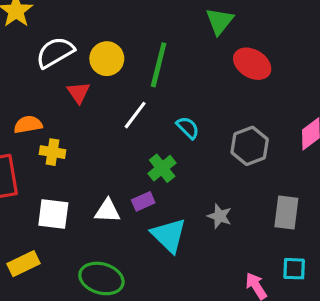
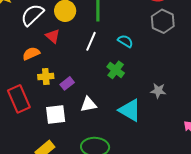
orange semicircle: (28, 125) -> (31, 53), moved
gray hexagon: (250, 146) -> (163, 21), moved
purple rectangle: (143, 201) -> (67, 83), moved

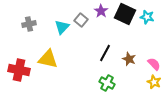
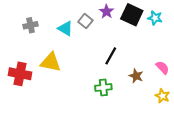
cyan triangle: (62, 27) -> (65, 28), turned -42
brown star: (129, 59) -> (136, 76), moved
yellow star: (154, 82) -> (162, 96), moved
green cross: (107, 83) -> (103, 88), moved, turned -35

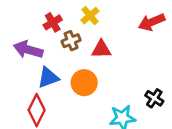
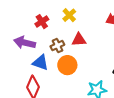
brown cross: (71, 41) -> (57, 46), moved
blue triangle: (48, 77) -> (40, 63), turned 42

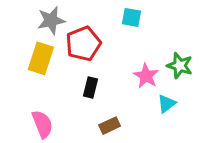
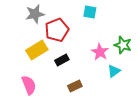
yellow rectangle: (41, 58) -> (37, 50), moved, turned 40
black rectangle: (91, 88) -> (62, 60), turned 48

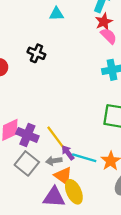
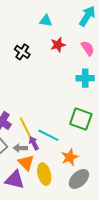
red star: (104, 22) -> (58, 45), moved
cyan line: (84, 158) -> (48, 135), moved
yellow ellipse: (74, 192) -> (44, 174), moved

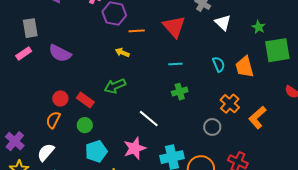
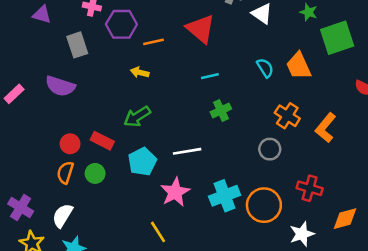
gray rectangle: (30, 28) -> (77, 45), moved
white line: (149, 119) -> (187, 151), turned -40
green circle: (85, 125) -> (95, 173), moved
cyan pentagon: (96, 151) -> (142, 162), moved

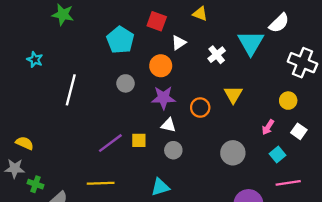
* * *
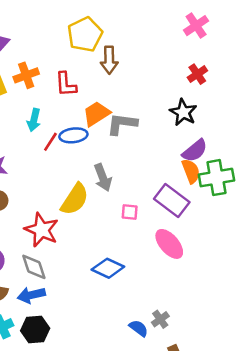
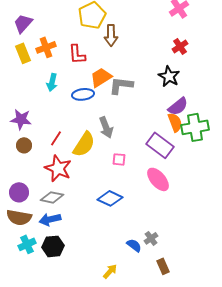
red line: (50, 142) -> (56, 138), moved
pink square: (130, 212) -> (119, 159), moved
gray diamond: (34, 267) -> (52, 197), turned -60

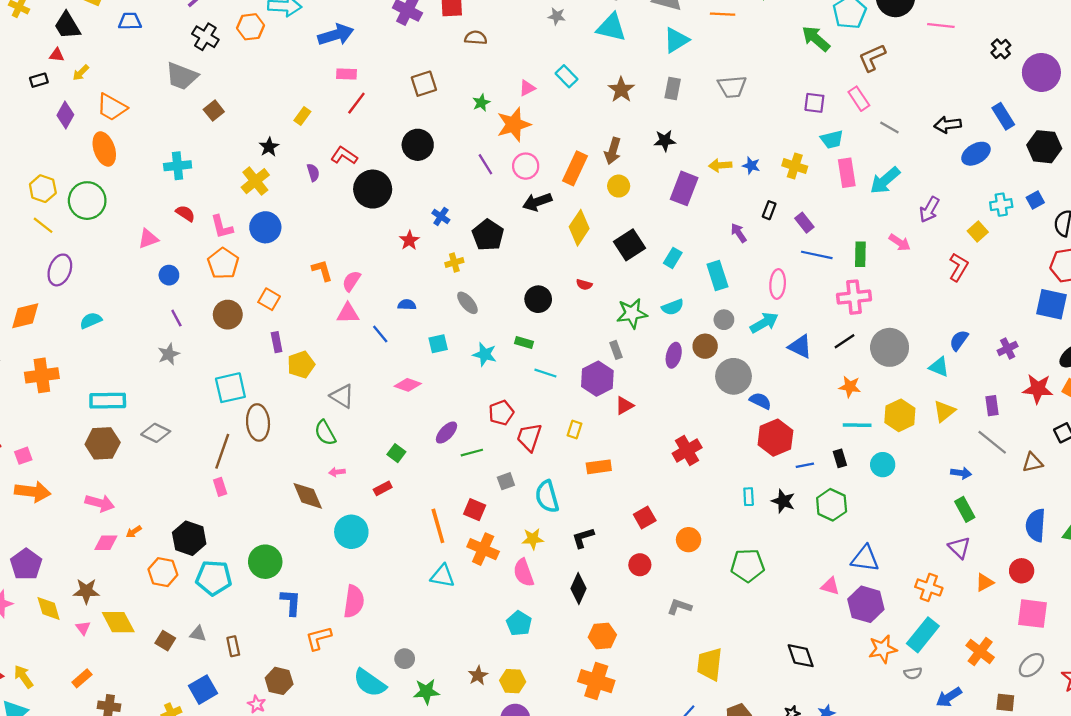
==
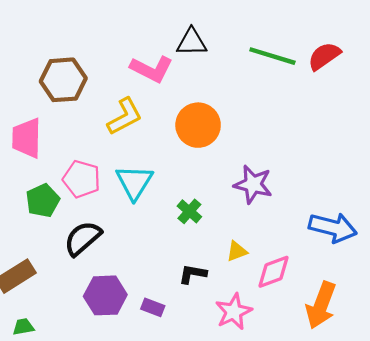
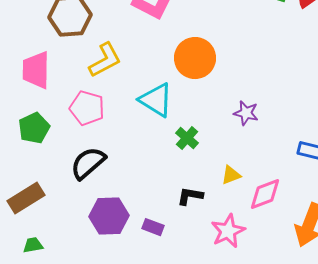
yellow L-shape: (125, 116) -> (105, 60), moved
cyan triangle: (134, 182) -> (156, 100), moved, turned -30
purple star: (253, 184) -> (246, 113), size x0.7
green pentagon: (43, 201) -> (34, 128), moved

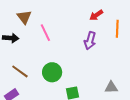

• _WHAT YOU NEED TO DO_
From the data above, copy each line that has the string "cyan".

• _EXERCISE OUTPUT_
cyan triangle: (62, 27) -> (65, 28), turned -42
cyan line: (84, 158) -> (48, 135), moved
cyan pentagon: (96, 151) -> (142, 162), moved
cyan triangle: (134, 182) -> (156, 100), moved, turned -30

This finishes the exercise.